About this exercise -
If a line contains the word "none", include it in the count; state how many such lines the listing has and nothing else.
□ □ □
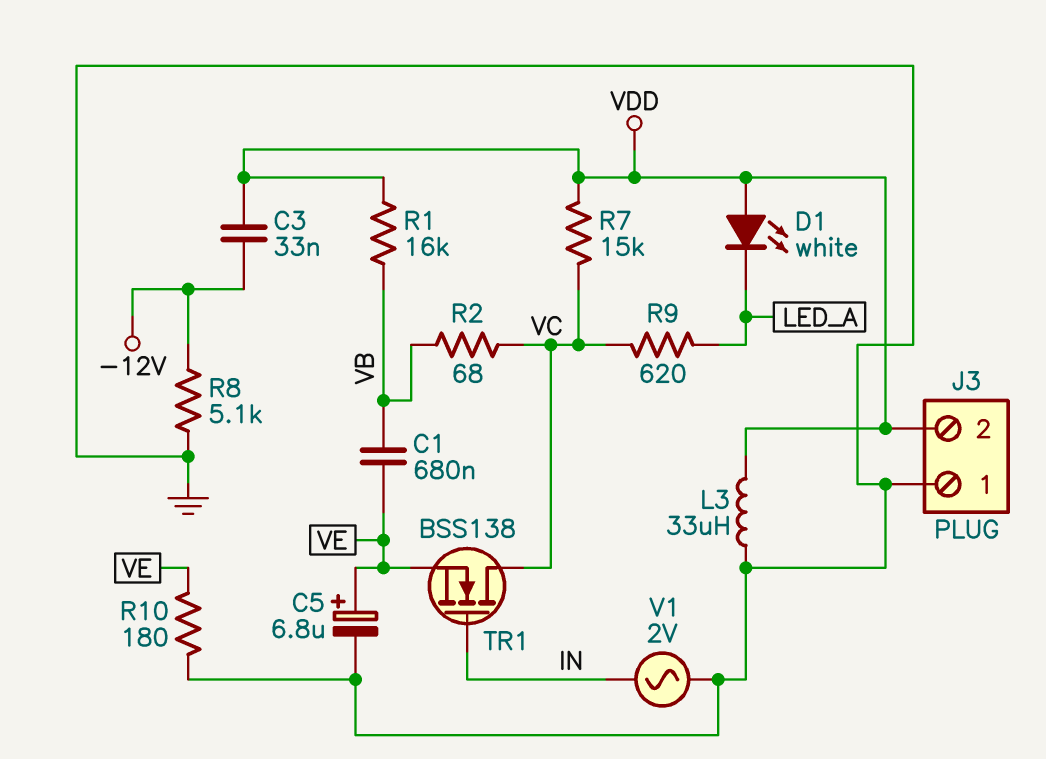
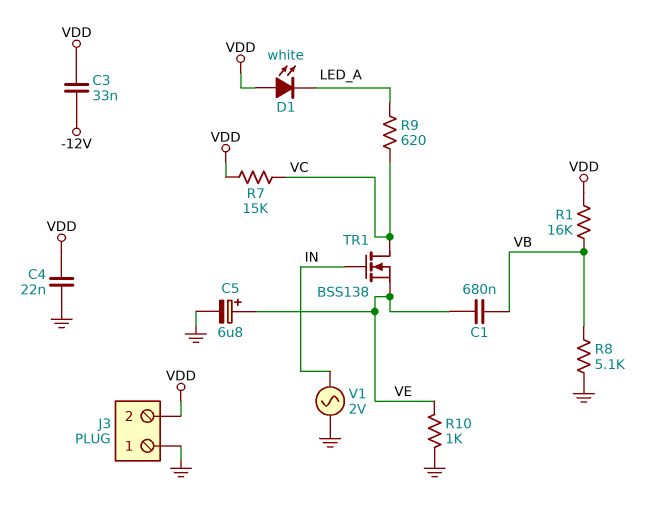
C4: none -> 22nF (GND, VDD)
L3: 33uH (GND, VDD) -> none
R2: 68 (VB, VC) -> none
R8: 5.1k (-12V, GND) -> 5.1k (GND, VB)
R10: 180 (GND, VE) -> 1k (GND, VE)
□ □ □
Result of the exercise -
3